[Task input — start]
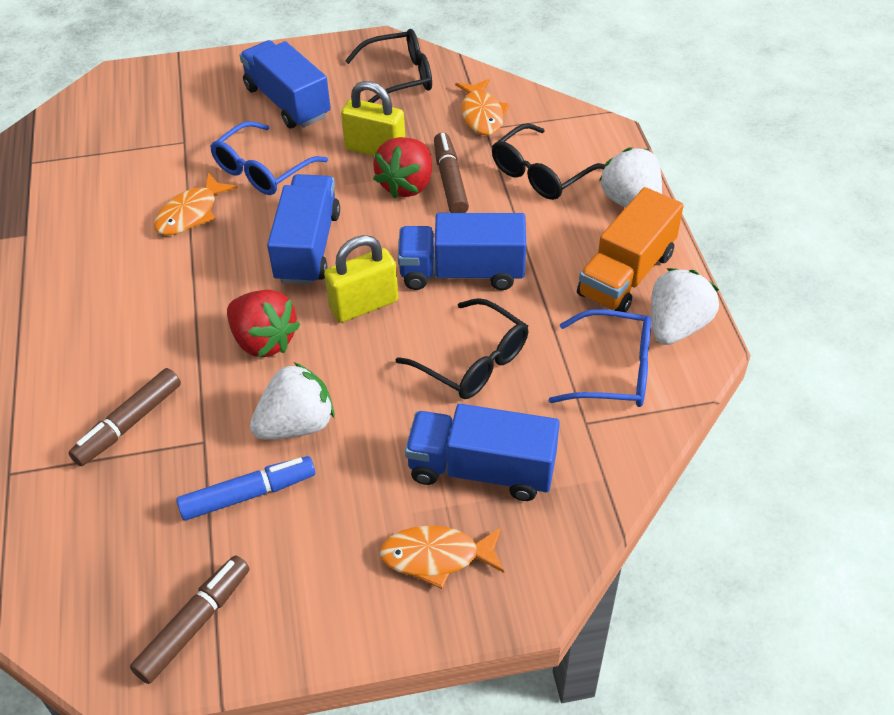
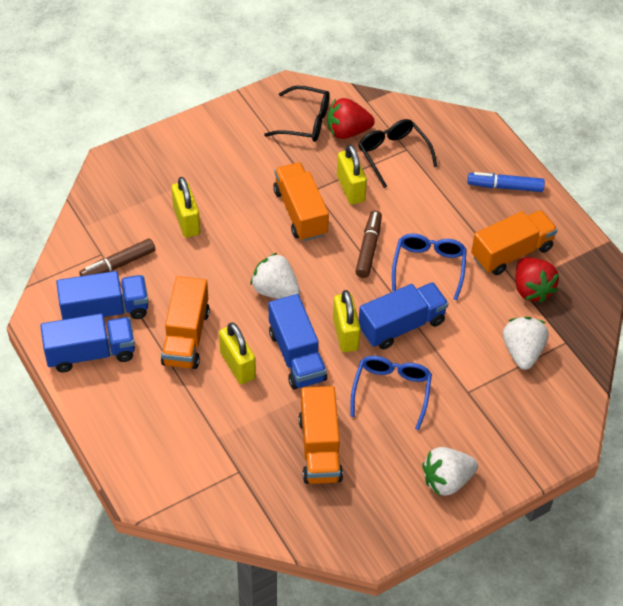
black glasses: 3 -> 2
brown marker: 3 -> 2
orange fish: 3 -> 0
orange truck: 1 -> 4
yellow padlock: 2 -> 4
[Task input — finish]
[Task input — start]
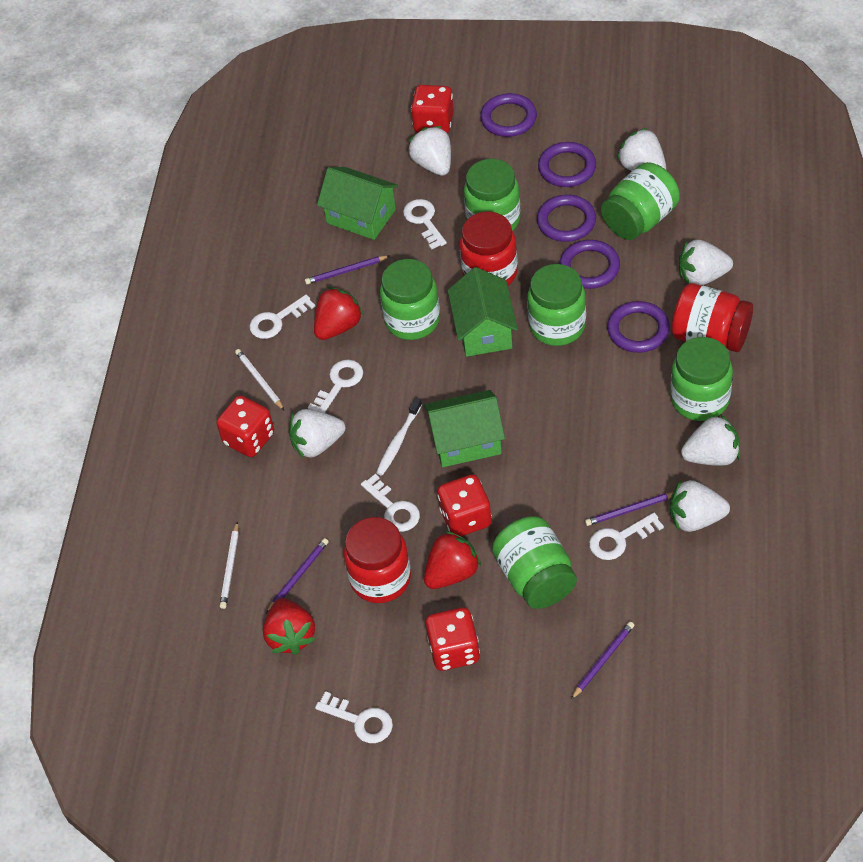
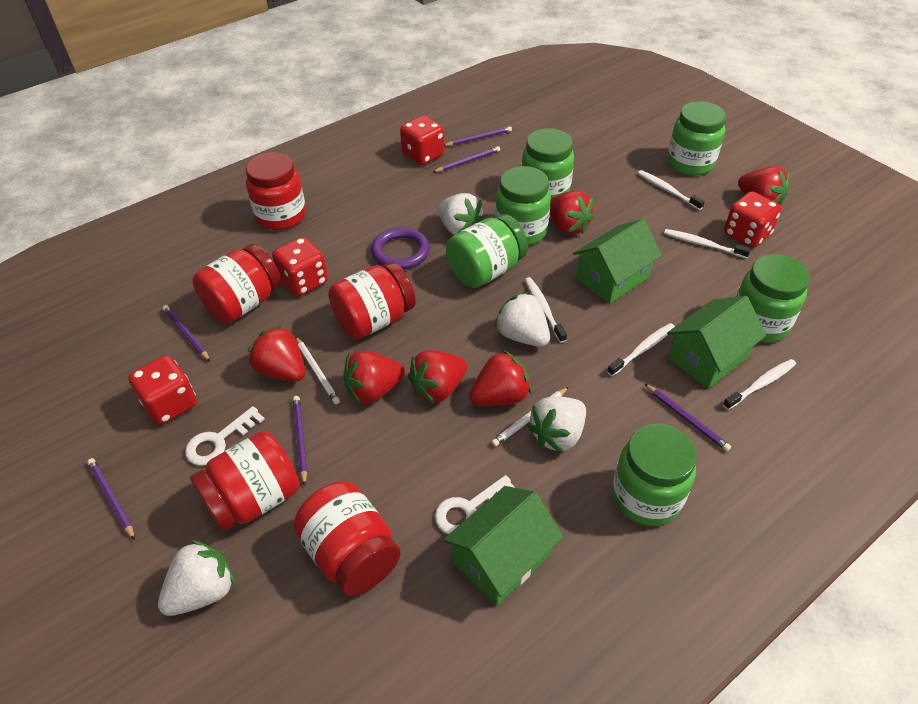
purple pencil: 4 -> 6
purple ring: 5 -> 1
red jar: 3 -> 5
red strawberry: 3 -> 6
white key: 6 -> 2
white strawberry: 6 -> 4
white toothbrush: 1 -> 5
[Task input — finish]
[Task input — start]
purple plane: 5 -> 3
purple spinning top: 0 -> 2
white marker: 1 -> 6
[Task input — finish]
» **Task prompt**: Whenever a line of the data above holds the word "strawberry", it counts once; report the total number of such lines and nothing more.

» **Expected output**: 2